> **Exercise prompt**
Below this sentence is a listing; return exactly its lines from the one with "D1: LED (A LED, K GND) -> LED (A PUMP, K GND)" to the one with "R7: 12k (INV, VP) -> 12k (5V, INV)", both kept, and nothing more.

> **Data shown**

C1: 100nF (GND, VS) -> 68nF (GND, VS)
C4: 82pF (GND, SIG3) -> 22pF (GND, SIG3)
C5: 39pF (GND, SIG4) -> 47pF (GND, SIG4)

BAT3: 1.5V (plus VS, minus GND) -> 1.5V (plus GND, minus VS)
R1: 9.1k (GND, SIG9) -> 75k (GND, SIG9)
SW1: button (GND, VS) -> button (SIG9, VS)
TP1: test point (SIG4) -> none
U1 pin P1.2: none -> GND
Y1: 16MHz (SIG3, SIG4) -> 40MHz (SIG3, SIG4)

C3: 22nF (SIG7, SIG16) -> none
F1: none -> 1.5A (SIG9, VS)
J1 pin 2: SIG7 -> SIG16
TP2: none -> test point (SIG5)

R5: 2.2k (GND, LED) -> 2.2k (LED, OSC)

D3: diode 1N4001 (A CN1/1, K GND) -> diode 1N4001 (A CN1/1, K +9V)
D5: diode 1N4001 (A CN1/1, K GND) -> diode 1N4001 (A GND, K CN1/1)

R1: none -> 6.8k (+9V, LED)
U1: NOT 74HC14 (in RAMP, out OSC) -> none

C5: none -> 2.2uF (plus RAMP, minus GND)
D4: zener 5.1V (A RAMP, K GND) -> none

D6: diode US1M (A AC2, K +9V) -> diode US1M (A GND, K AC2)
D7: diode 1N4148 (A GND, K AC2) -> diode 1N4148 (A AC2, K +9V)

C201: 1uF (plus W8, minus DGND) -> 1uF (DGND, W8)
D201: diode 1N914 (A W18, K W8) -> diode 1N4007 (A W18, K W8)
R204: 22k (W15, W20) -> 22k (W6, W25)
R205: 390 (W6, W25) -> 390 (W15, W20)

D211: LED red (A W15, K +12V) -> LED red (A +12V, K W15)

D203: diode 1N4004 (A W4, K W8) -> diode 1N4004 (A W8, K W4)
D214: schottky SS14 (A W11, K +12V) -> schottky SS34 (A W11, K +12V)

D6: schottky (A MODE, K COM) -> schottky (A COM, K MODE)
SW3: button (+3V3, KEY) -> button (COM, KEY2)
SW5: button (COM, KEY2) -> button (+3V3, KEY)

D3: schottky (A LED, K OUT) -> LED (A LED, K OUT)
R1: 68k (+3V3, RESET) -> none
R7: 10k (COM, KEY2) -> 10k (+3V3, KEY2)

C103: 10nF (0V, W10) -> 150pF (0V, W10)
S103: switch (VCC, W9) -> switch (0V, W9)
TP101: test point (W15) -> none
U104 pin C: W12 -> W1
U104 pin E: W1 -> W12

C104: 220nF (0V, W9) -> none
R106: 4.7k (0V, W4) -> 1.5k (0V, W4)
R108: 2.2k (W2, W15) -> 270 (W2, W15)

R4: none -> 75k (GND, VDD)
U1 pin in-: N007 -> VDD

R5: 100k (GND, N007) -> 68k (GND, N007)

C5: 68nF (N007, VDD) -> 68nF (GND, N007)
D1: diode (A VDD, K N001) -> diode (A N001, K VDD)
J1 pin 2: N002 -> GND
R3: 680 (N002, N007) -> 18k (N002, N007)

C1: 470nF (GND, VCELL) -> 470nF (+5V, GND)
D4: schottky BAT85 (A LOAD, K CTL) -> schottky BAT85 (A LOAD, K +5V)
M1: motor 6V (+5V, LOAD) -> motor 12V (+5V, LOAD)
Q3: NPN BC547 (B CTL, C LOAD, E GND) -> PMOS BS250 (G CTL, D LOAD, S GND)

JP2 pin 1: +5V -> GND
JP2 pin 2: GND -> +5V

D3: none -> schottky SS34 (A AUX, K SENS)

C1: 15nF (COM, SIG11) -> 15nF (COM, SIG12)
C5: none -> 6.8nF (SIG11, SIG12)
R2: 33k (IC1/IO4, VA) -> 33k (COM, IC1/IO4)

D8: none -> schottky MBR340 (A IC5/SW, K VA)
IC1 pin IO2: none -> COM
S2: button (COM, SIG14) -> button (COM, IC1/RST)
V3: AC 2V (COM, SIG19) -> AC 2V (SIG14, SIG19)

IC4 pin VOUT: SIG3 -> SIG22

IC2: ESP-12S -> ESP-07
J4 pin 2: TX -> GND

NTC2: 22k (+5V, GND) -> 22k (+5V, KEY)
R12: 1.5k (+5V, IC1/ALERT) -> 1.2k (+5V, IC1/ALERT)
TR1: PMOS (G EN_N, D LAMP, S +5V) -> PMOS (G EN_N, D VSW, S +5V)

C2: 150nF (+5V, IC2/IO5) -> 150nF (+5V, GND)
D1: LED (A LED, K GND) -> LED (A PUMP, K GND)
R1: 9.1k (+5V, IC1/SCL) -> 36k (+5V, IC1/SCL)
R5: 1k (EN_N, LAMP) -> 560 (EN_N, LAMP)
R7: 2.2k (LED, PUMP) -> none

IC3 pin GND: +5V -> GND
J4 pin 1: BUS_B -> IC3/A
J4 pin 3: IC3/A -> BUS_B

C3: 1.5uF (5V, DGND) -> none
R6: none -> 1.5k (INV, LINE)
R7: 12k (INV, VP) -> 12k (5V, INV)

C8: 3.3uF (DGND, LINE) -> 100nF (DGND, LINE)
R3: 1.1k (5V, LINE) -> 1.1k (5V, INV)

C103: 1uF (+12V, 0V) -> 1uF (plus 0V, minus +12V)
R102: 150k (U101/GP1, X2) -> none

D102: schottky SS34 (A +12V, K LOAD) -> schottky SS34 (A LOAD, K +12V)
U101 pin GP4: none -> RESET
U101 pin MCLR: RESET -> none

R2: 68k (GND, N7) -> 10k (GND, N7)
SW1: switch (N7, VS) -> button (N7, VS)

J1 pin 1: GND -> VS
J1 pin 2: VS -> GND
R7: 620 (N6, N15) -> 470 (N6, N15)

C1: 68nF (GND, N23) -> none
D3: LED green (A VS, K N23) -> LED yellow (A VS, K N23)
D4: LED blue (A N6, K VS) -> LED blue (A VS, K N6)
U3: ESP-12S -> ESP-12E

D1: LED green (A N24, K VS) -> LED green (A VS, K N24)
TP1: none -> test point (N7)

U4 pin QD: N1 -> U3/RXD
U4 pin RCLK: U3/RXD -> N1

> **Answer to the exercise**
D1: LED (A LED, K GND) -> LED (A PUMP, K GND)
R1: 9.1k (+5V, IC1/SCL) -> 36k (+5V, IC1/SCL)
R5: 1k (EN_N, LAMP) -> 560 (EN_N, LAMP)
R7: 2.2k (LED, PUMP) -> none

IC3 pin GND: +5V -> GND
J4 pin 1: BUS_B -> IC3/A
J4 pin 3: IC3/A -> BUS_B

C3: 1.5uF (5V, DGND) -> none
R6: none -> 1.5k (INV, LINE)
R7: 12k (INV, VP) -> 12k (5V, INV)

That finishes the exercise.